*** Opening TASK INPUTS ***

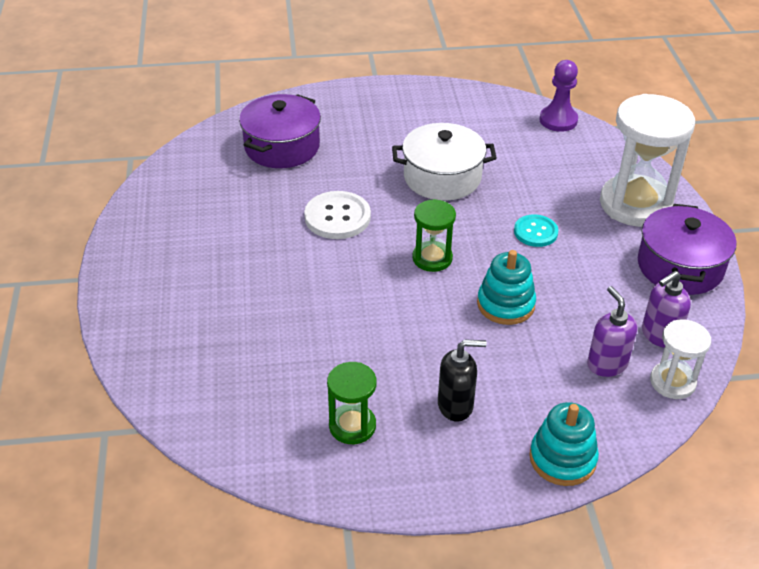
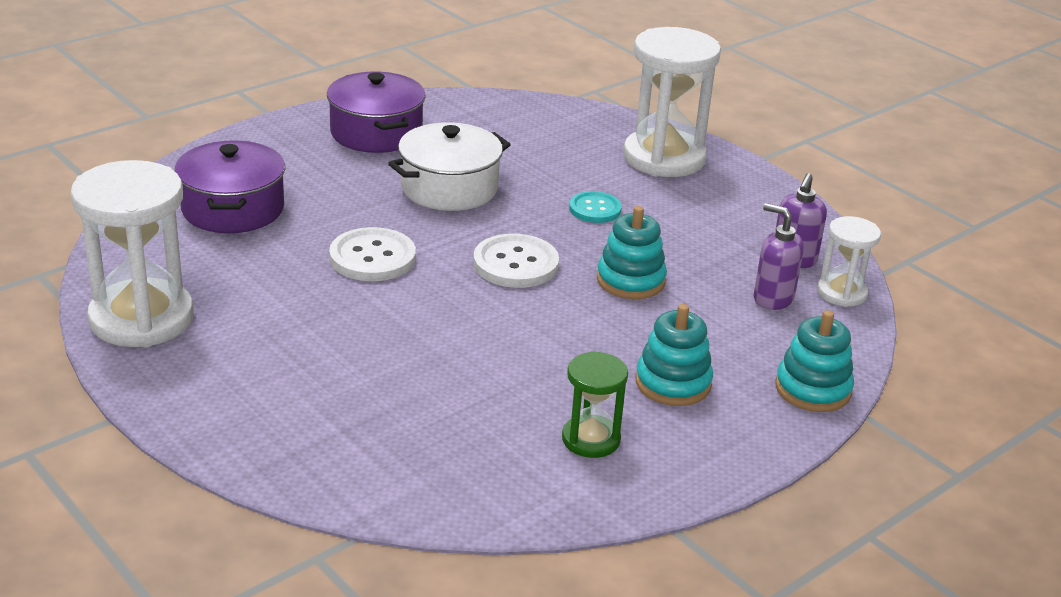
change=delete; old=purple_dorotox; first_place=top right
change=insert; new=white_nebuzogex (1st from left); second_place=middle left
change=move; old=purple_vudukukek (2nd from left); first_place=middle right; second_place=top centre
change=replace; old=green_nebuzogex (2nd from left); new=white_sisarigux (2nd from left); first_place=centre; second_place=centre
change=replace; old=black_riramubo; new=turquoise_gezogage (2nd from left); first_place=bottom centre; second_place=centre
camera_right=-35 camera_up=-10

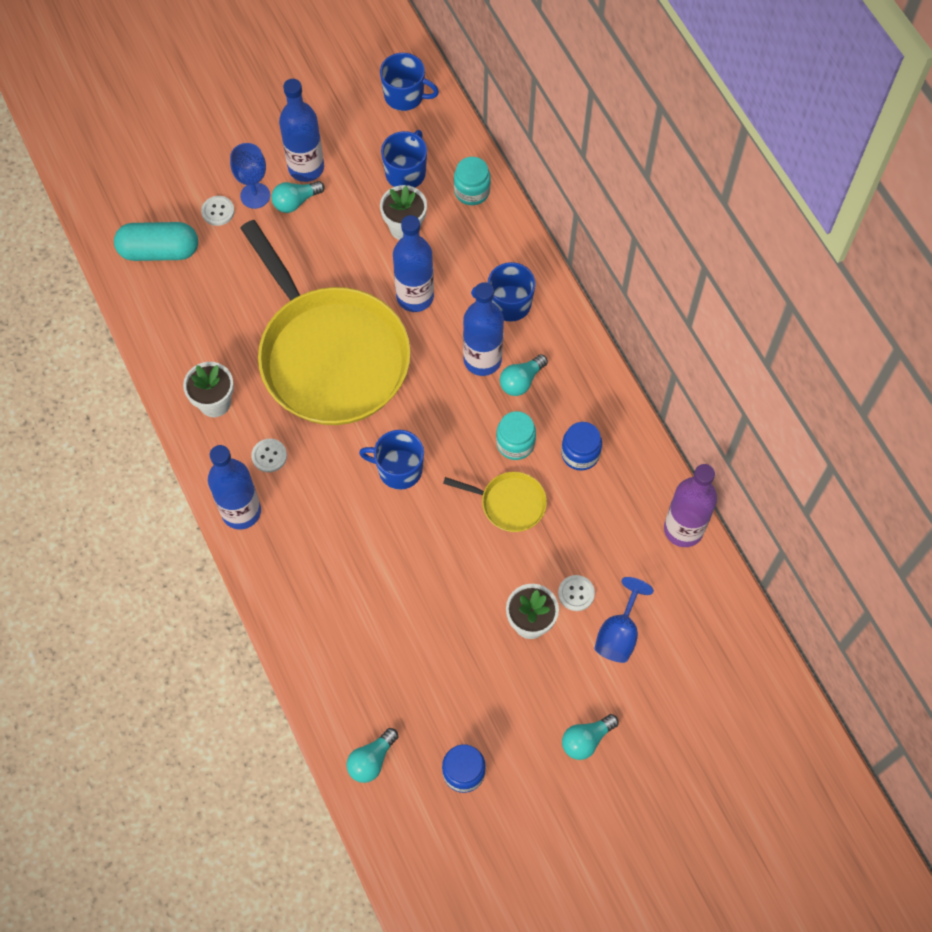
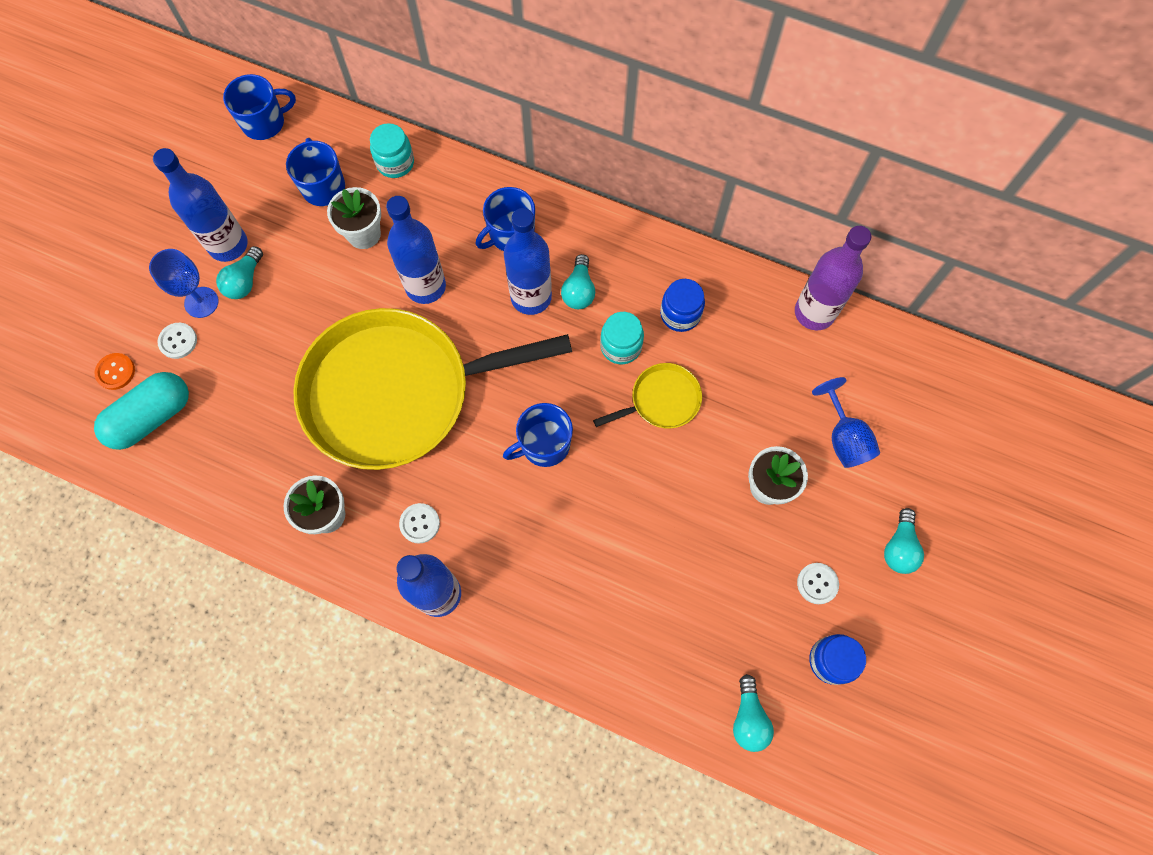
change=insert; new=orange_sisarigux; second_place=middle left
change=move; old=white_sisarigux (3rd from left); first_place=centre; second_place=bottom right
change=rotate; old=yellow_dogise (1st from left); first_place=centre; second_place=centre; degrees=150
camera_right=-40 camera_up=5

*** Closing TASK INPUTS ***

> _EXERCISE REQUIREMENTS_:
From the material above, copy everything exactly but the pictures.

> _ANSWER AREA_:
change=delete; old=purple_dorotox; first_place=top right
change=insert; new=white_nebuzogex (1st from left); second_place=middle left
change=move; old=purple_vudukukek (2nd from left); first_place=middle right; second_place=top centre
change=replace; old=green_nebuzogex (2nd from left); new=white_sisarigux (2nd from left); first_place=centre; second_place=centre
change=replace; old=black_riramubo; new=turquoise_gezogage (2nd from left); first_place=bottom centre; second_place=centre
camera_right=-35 camera_up=-10

change=insert; new=orange_sisarigux; second_place=middle left
change=move; old=white_sisarigux (3rd from left); first_place=centre; second_place=bottom right
change=rotate; old=yellow_dogise (1st from left); first_place=centre; second_place=centre; degrees=150
camera_right=-40 camera_up=5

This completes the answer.